WRITTEN INSTRUCTION:
Reproduce the stretch of the listing from the line containing "Jiwoo (343, 168)" through the line containing "offered (668, 845)", both included and the requests kept, shifting each coordinate in the answers by adding 58 to every number. Omit the pictures from your answer.

[Entries for locating text and elements]
----
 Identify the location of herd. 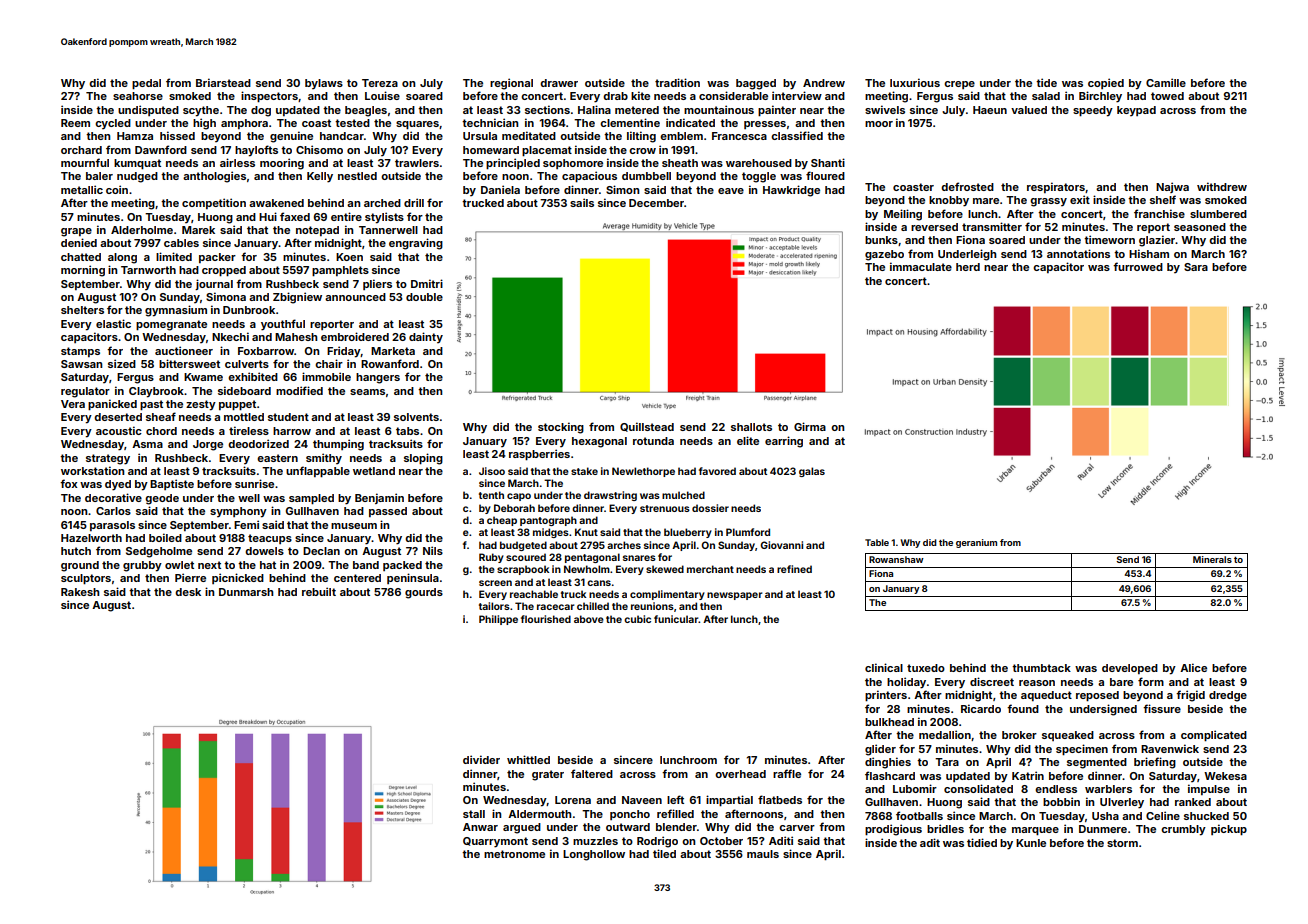
(968, 267).
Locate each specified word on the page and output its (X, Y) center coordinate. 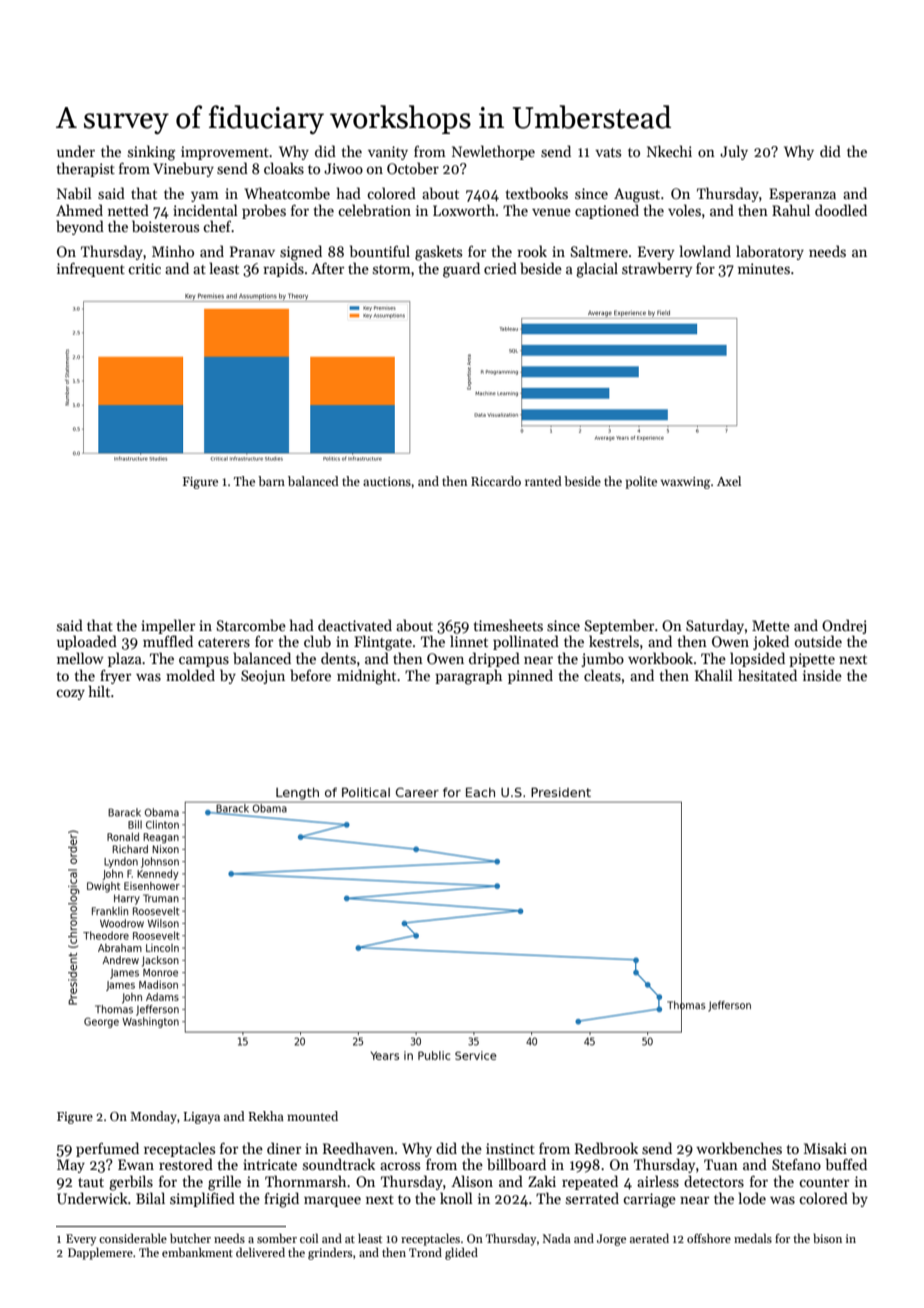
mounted (312, 1116)
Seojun (263, 677)
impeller (168, 626)
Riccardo (496, 481)
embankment (197, 1252)
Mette (771, 625)
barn (271, 481)
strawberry (657, 269)
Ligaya (202, 1118)
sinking (151, 153)
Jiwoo (343, 168)
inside (822, 675)
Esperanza (802, 195)
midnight (366, 677)
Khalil (714, 675)
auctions (387, 481)
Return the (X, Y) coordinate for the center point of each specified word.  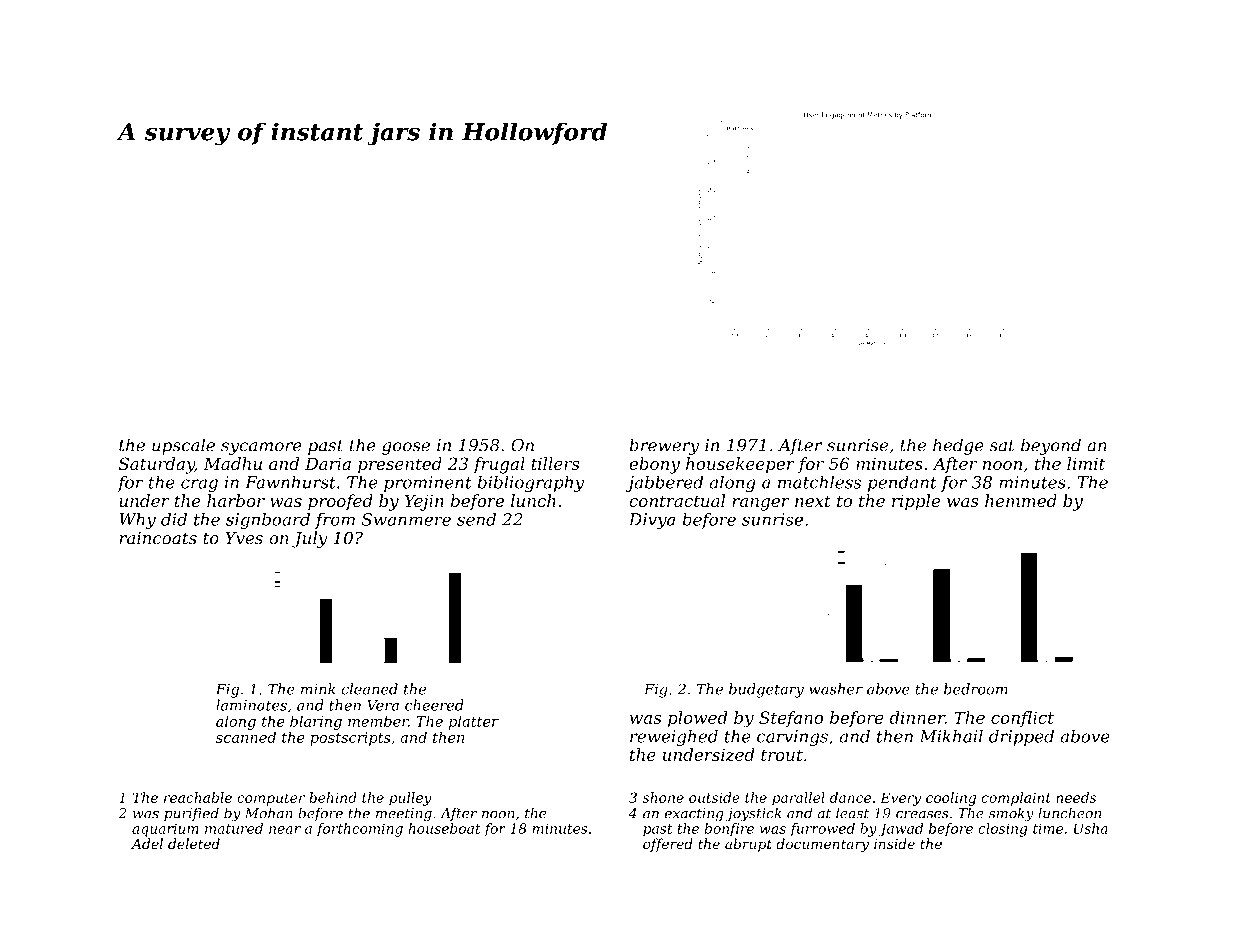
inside (894, 843)
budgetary (766, 690)
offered (668, 845)
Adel (147, 843)
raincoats (158, 538)
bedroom (976, 689)
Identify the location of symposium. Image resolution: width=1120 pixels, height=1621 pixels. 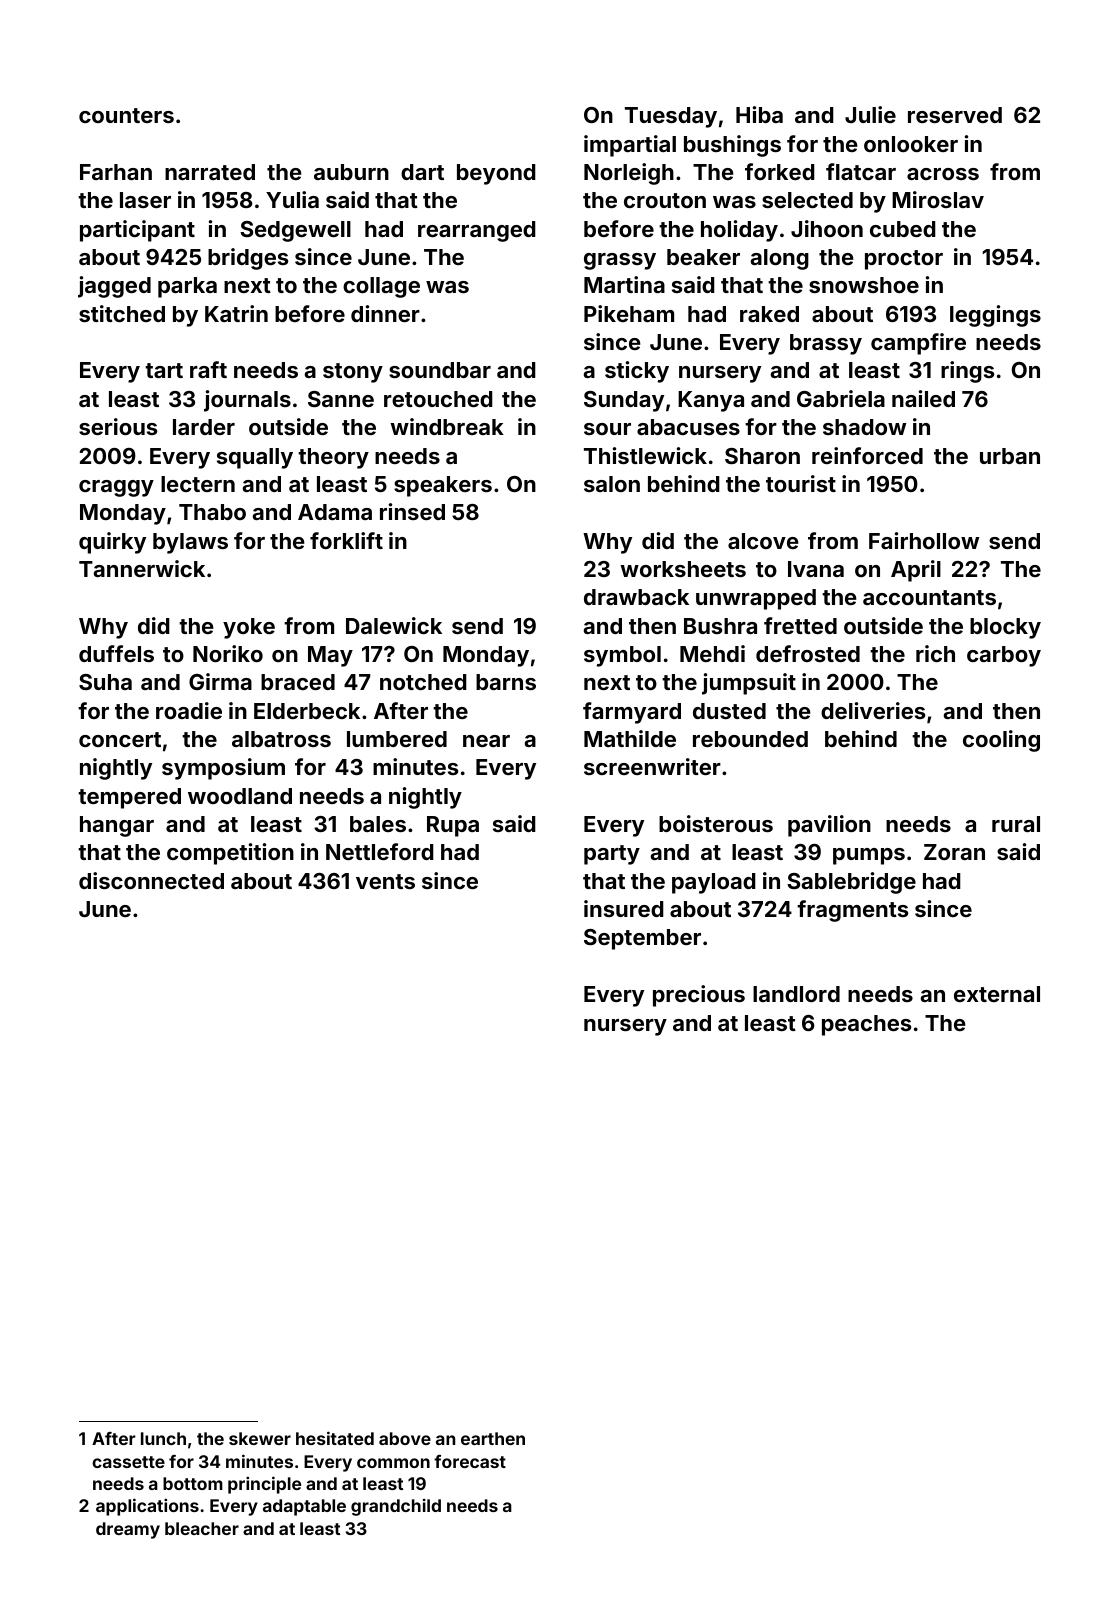
(223, 769).
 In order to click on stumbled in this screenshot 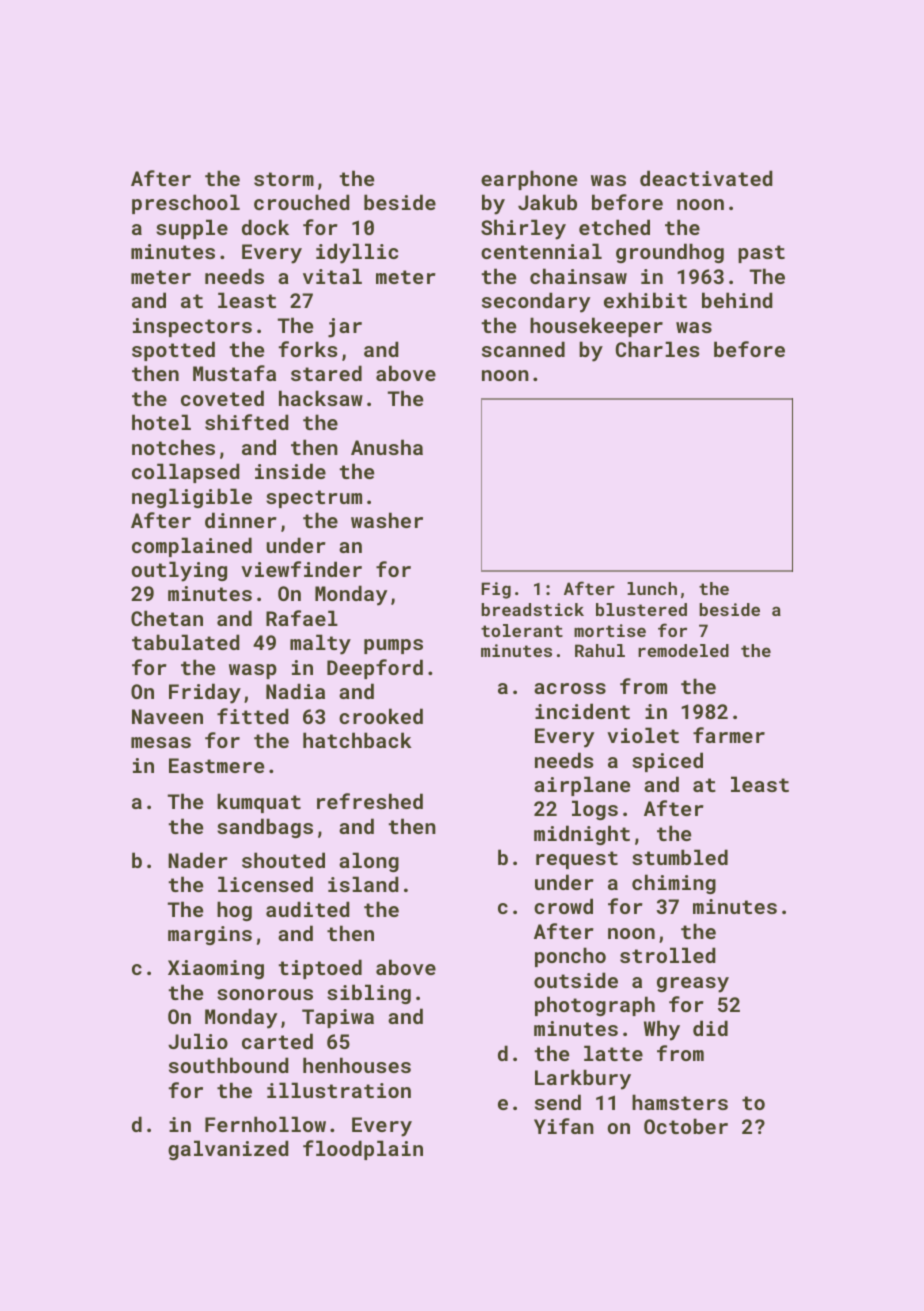, I will do `click(680, 857)`.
----
REPLY TO THE EXERCISE:
Jiwoo (401, 226)
inside (880, 733)
Esperanza (860, 253)
midnight (424, 735)
Khalil (772, 733)
auctions (445, 539)
Return the (X, Y) coordinate for the center point of each specified word.  
inside (952, 901)
budgetary (824, 748)
offered (726, 903)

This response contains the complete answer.